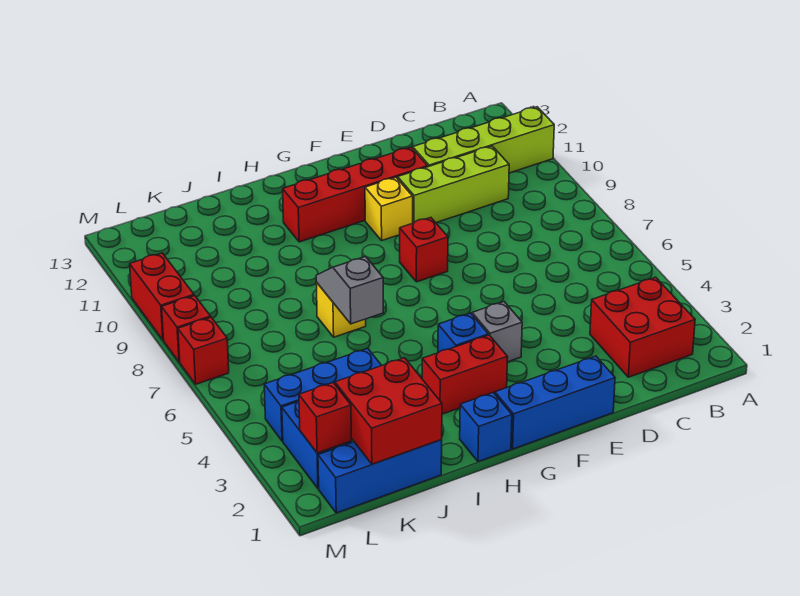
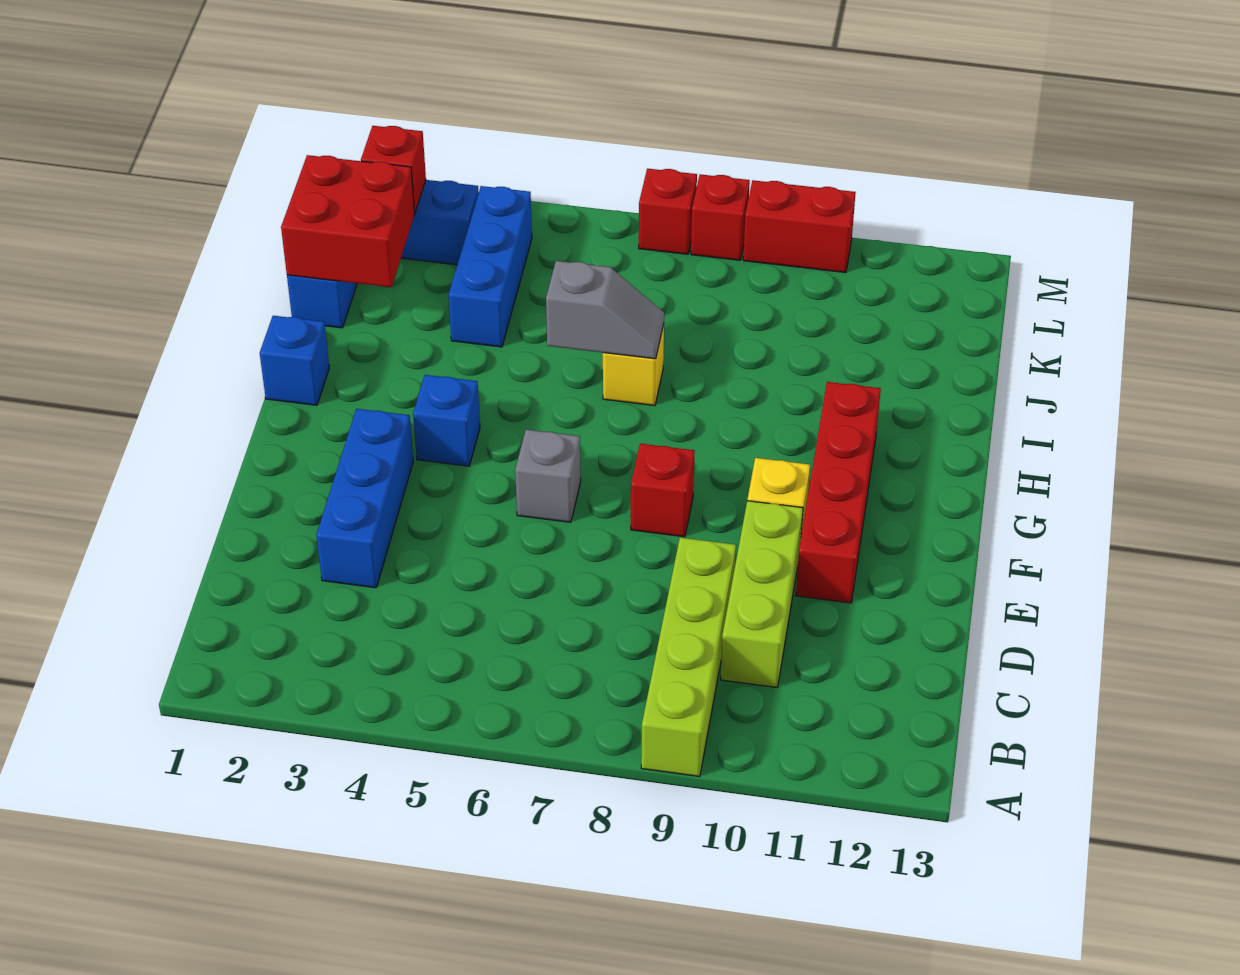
lime brick A11:D11 level 1 -> lime brick A9:D9 level 1
red brick B2:C3 level 1 -> none
blue brick E1:G1 level 1 -> blue brick D3:F3 level 1
grey brick F4 level 1 -> grey brick F6 level 1
red brick G3:H3 level 1 -> none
━━━━━━━━━━━━━━━━━━━━━━━━━━━━━━
_YOUR ASSIGNMENT_.
The expected output is each entry given again word for word, with pictures dropped.

_SOLUTION TO THE EXERCISE_.
lime brick A11:D11 level 1 -> lime brick A9:D9 level 1
red brick B2:C3 level 1 -> none
blue brick E1:G1 level 1 -> blue brick D3:F3 level 1
grey brick F4 level 1 -> grey brick F6 level 1
red brick G3:H3 level 1 -> none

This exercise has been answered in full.